ACTIVITY: When you reach the line in the listing below that contains "(376, 144) = (247, 122): orange clock -> none", begin returning lines exactly as written, and stop after the line that contains "(904, 116) = (721, 284): orange". Return no other lines.
[Opening DATA SHOWN section]
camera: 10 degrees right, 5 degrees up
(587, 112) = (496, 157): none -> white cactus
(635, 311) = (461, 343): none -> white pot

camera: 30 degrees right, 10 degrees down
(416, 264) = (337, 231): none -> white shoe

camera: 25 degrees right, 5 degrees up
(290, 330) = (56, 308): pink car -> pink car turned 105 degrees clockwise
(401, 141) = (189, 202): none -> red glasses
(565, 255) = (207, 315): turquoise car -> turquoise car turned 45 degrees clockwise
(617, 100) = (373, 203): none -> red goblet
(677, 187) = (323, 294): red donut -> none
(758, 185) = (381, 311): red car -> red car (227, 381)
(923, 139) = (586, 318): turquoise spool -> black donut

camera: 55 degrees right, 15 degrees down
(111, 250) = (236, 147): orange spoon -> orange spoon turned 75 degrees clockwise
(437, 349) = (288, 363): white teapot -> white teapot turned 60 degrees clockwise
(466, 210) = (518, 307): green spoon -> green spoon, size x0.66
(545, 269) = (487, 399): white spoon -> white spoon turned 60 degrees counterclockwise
[Closing DATA SHOWN section]
[Opening DATA SHOWN section]
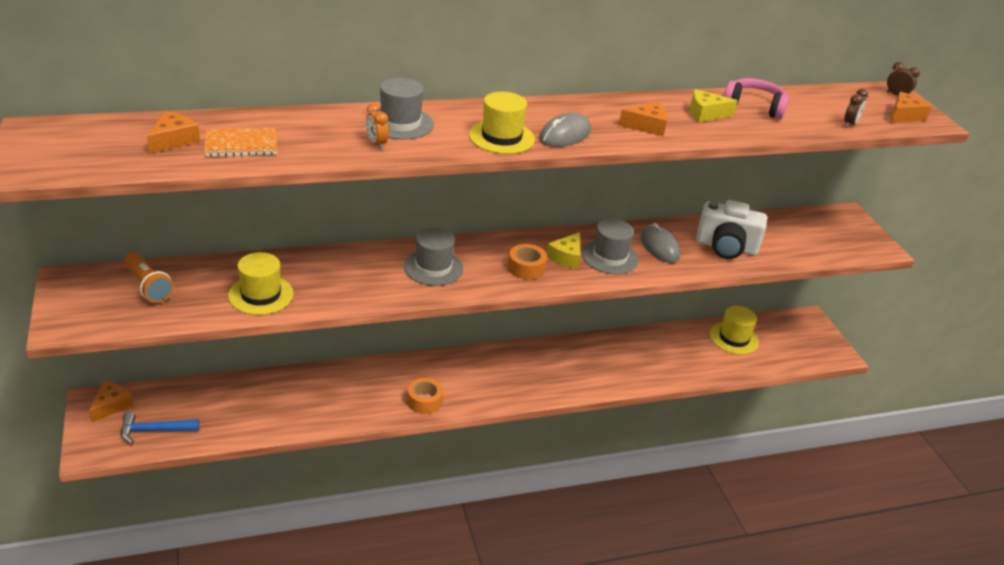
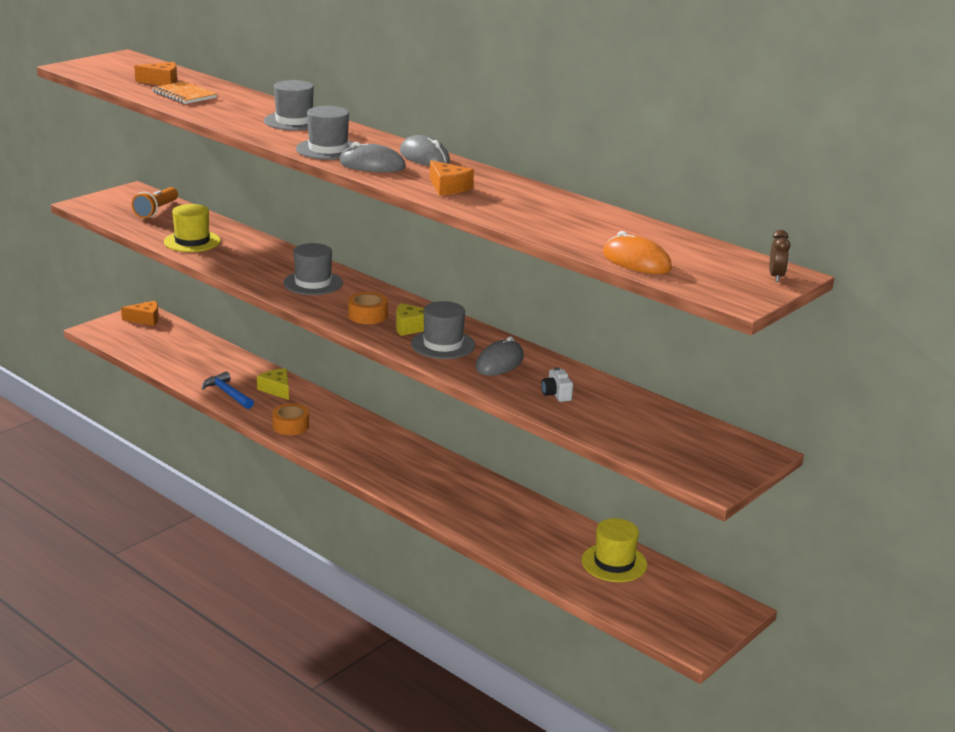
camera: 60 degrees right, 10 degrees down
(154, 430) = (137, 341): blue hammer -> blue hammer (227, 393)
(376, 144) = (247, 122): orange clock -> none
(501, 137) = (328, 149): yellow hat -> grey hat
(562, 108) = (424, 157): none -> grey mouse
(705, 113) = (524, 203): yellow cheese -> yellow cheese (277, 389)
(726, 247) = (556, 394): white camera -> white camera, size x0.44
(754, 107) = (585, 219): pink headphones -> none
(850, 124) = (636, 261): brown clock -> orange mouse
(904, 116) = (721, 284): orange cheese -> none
[Closing DATA SHOWN section]
THE COMPLETED TASK:
(376, 144) = (247, 122): orange clock -> none
(501, 137) = (328, 149): yellow hat -> grey hat
(562, 108) = (424, 157): none -> grey mouse
(705, 113) = (524, 203): yellow cheese -> yellow cheese (277, 389)
(726, 247) = (556, 394): white camera -> white camera, size x0.44
(754, 107) = (585, 219): pink headphones -> none
(850, 124) = (636, 261): brown clock -> orange mouse
(904, 116) = (721, 284): orange cheese -> none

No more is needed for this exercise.